▸ **PROMPT**:
Somewhere below is a line with "U6: MCP7940 -> DS1307" and, later, a line with "VR1: 500 (+9V, COM, wiper N4) -> none"; repeat those two lines and all the lines between them, exactly as they are.

▸ **EXERCISE MATERIALS**:
◆ ◆ ◆ ◆
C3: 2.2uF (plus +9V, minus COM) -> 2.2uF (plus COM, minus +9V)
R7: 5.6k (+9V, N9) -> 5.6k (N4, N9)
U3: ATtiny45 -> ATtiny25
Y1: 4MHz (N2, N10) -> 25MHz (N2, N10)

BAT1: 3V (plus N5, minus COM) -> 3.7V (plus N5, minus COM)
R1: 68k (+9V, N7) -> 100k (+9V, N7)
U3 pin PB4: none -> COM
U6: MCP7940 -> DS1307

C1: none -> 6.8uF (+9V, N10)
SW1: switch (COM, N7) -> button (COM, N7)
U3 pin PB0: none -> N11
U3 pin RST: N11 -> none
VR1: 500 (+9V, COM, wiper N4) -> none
◆ ◆ ◆ ◆
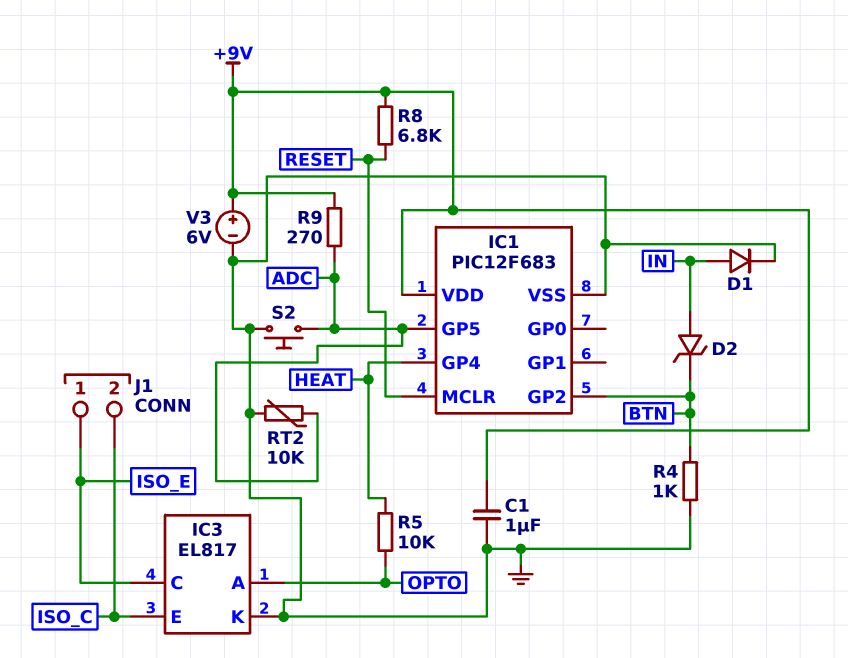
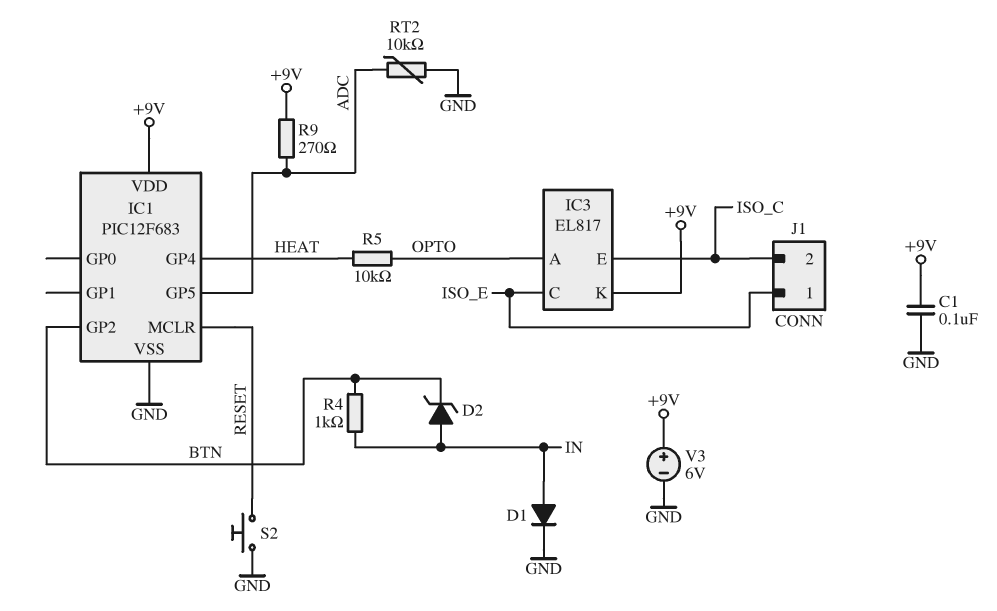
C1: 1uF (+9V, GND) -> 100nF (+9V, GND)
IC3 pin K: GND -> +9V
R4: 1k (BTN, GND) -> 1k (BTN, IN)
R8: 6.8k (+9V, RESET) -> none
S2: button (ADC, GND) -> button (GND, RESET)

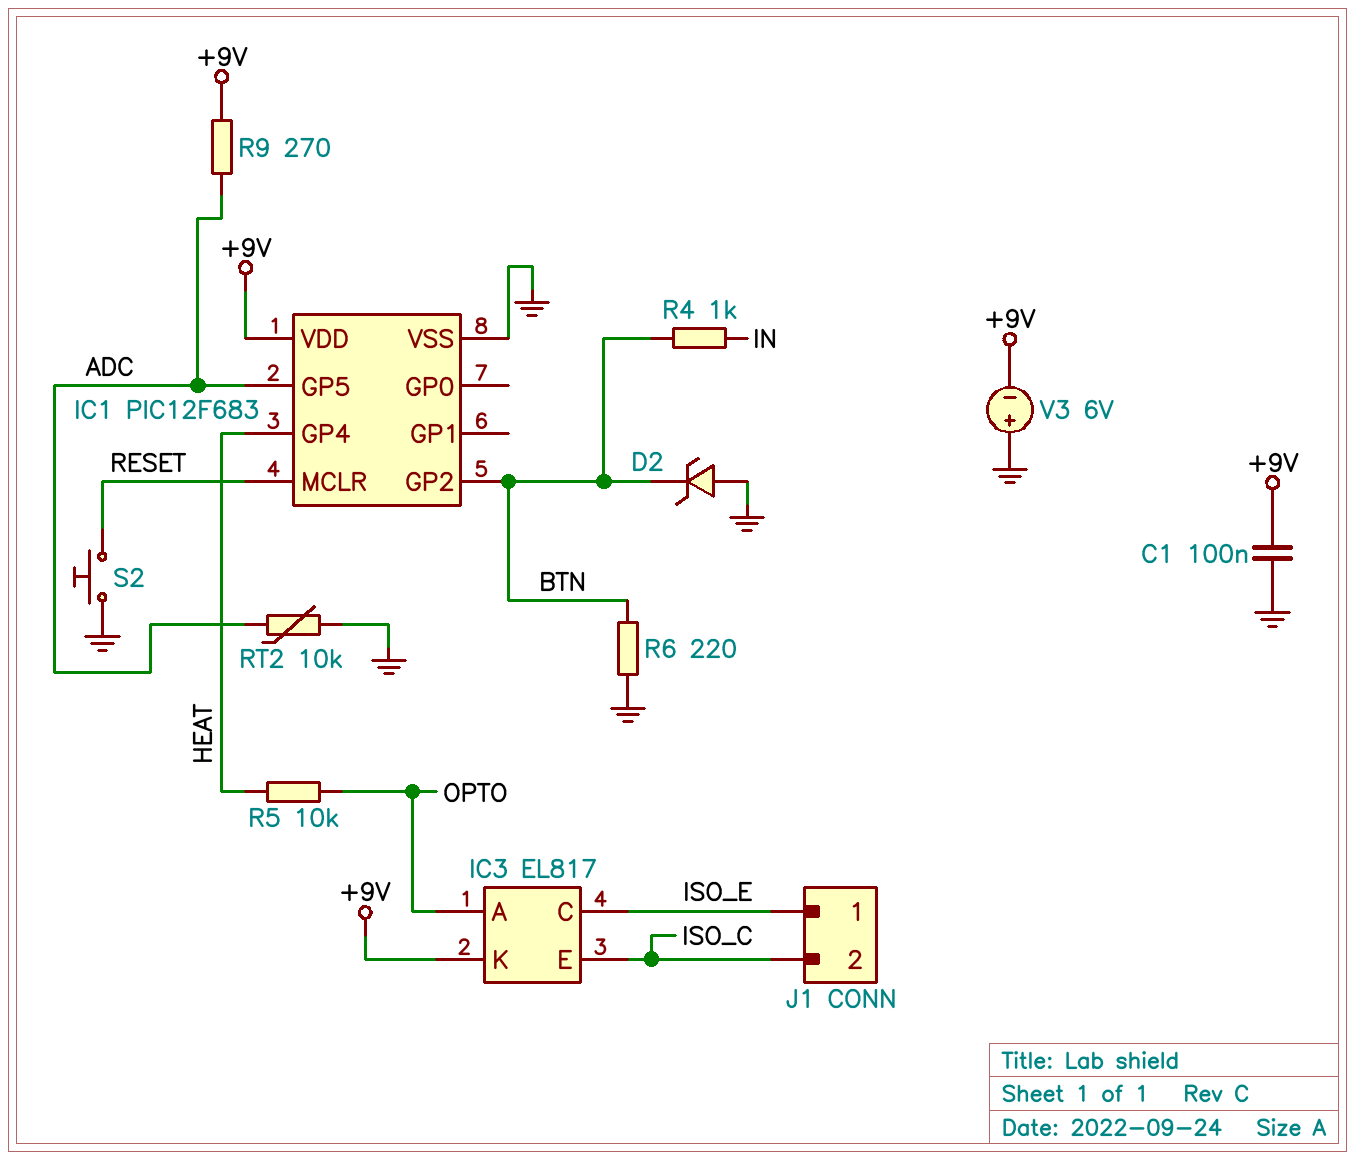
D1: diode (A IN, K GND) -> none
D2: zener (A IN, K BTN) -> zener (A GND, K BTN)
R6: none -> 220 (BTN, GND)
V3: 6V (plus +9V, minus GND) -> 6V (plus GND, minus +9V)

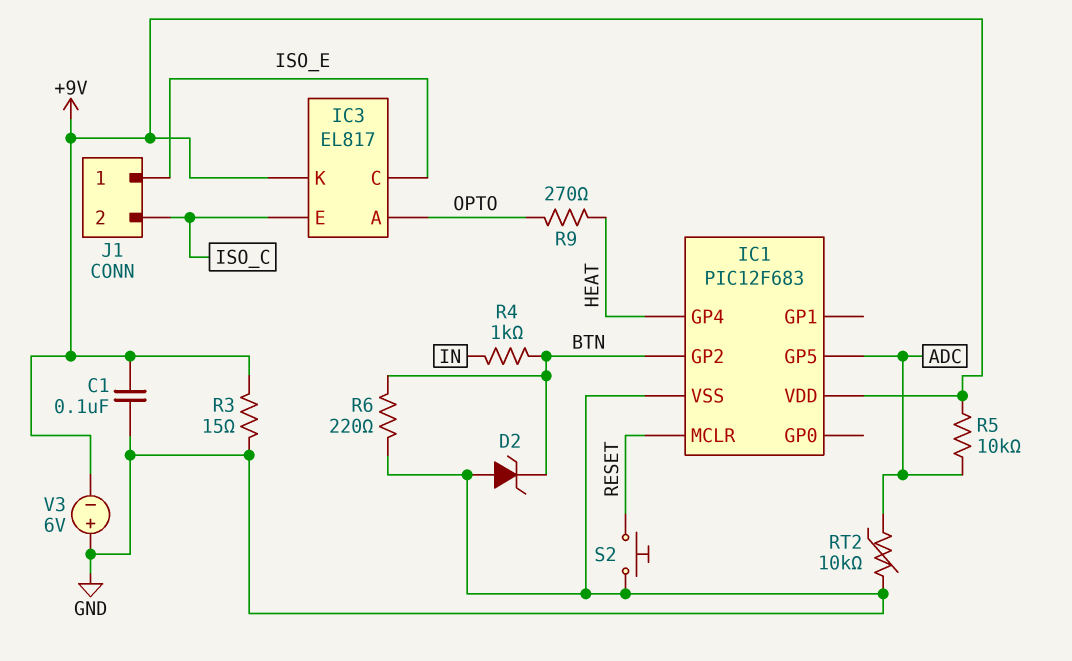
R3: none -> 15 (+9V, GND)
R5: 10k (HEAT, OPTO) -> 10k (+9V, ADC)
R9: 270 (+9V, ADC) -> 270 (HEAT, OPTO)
◆ ◆ ◆ ◆
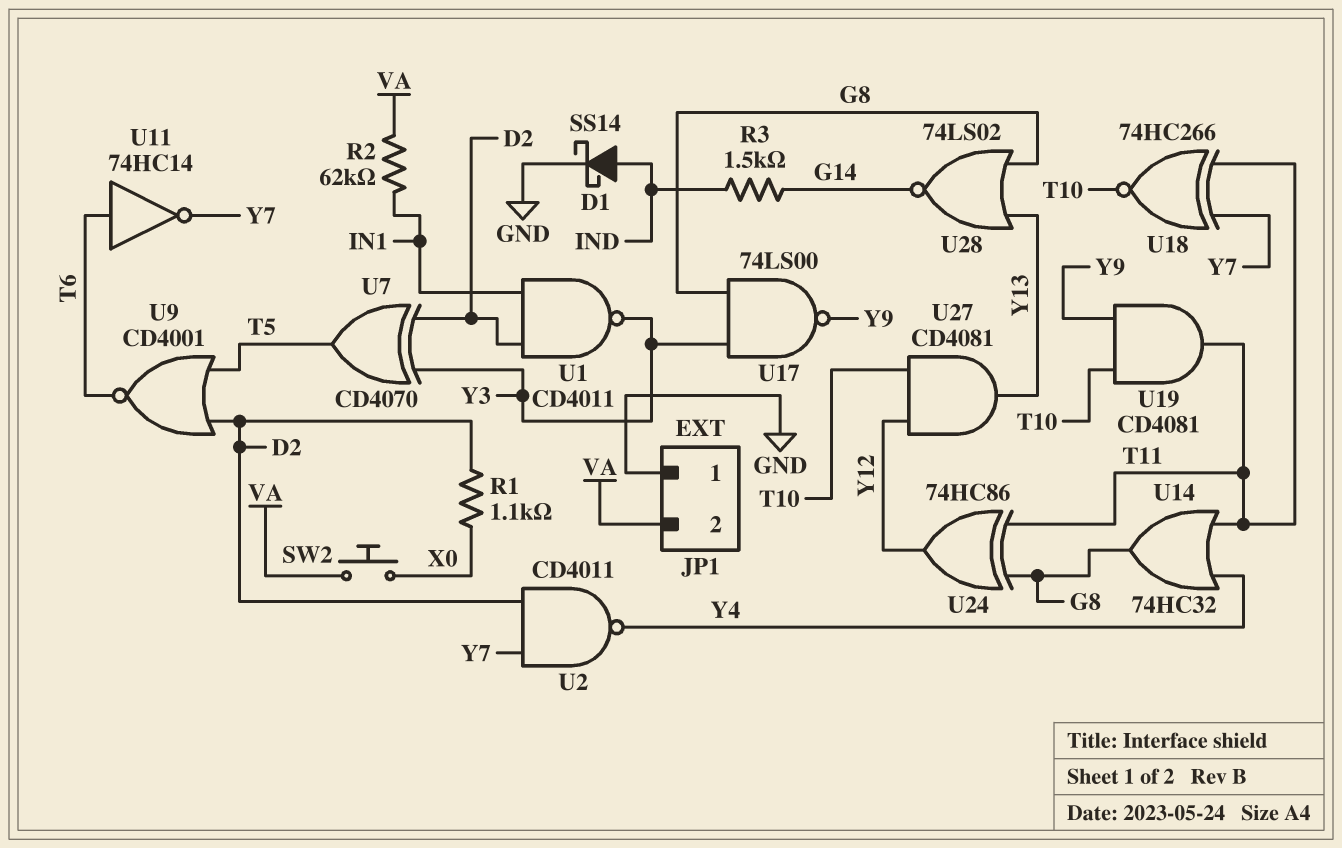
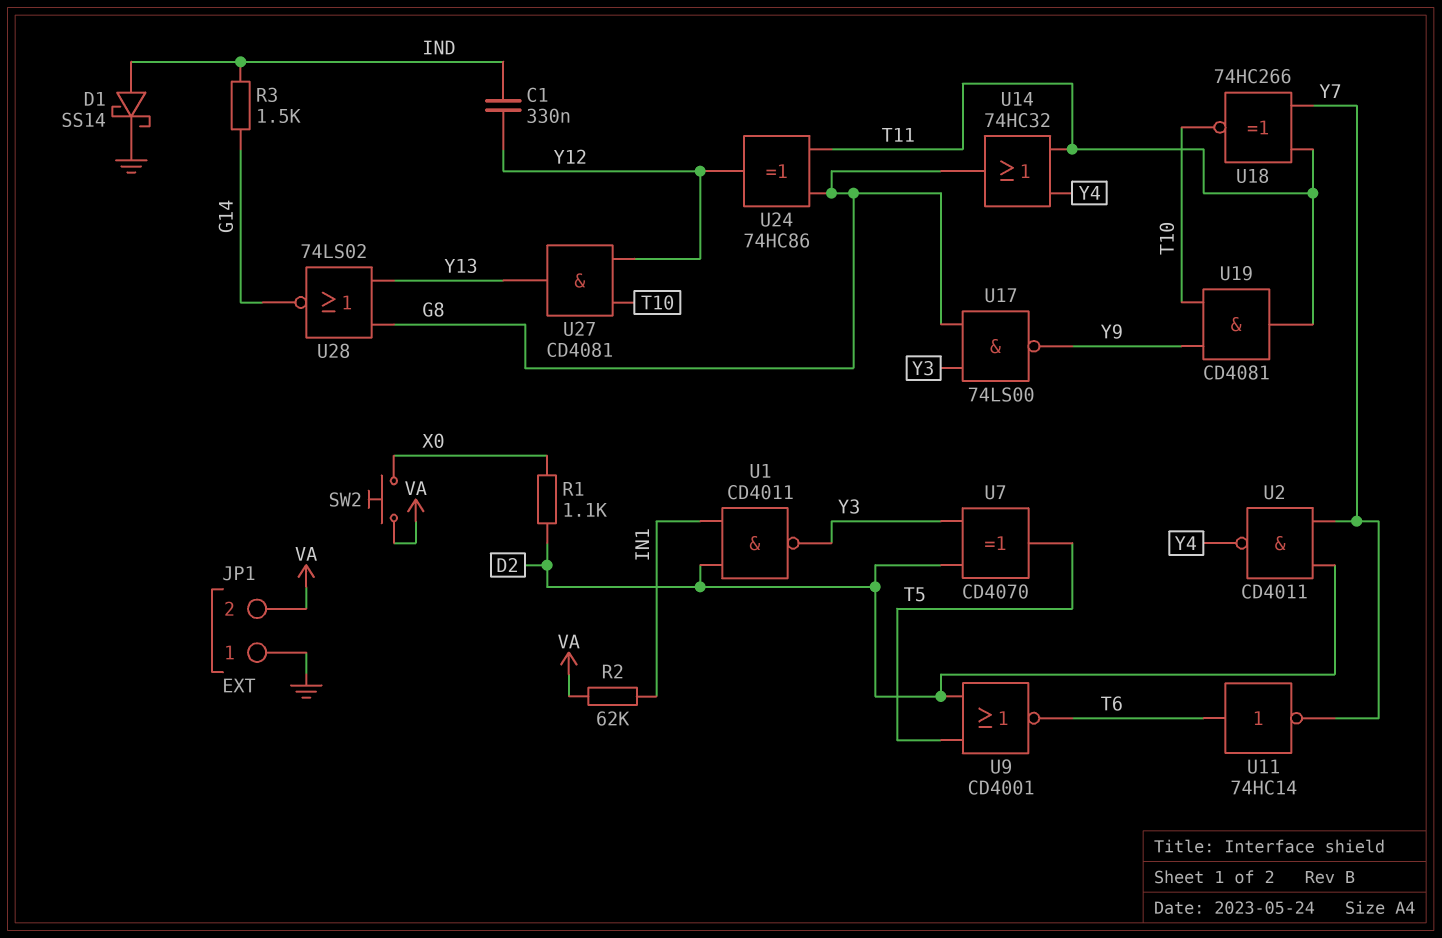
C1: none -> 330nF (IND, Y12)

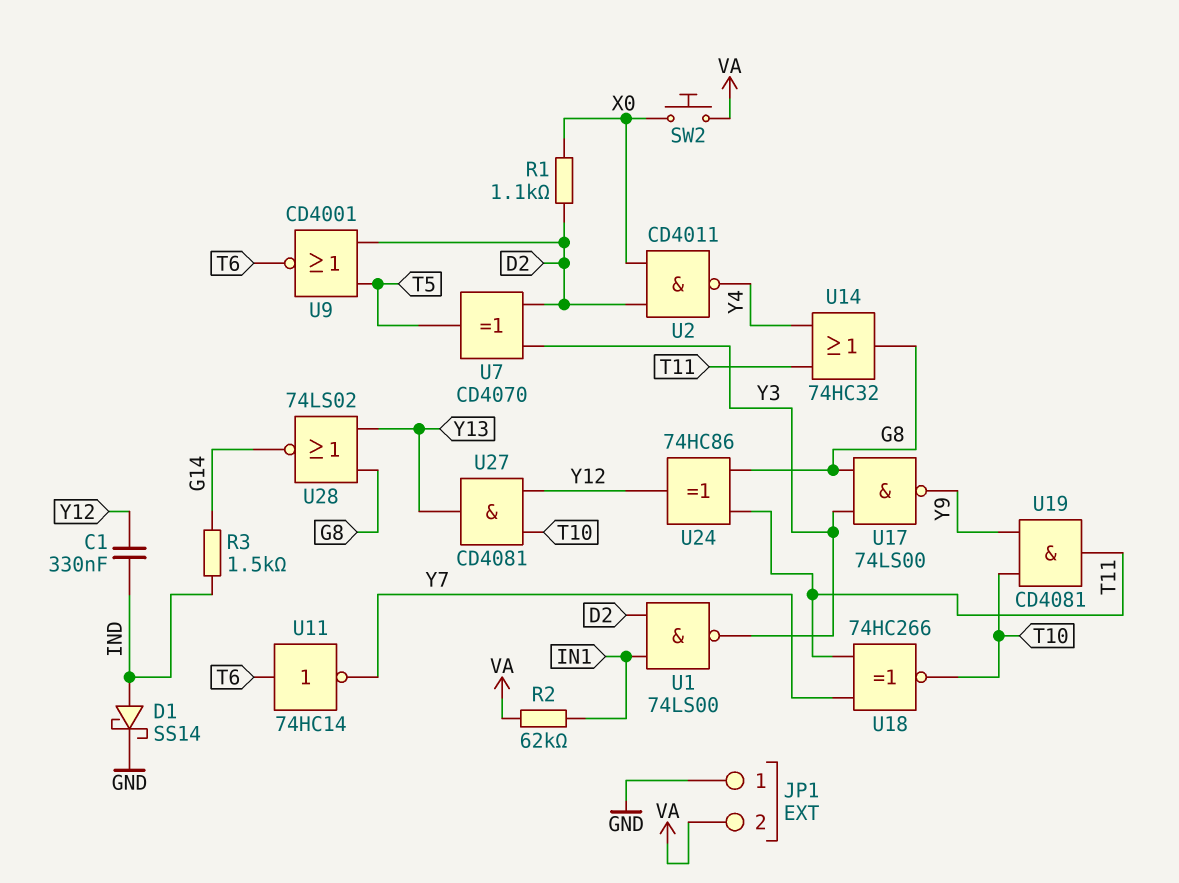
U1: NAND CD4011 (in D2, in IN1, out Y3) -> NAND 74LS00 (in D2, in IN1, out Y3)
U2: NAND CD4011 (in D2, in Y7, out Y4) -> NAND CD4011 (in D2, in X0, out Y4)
◆ ◆ ◆ ◆
▸ **ANSWER**:
U6: MCP7940 -> DS1307

C1: none -> 6.8uF (+9V, N10)
SW1: switch (COM, N7) -> button (COM, N7)
U3 pin PB0: none -> N11
U3 pin RST: N11 -> none
VR1: 500 (+9V, COM, wiper N4) -> none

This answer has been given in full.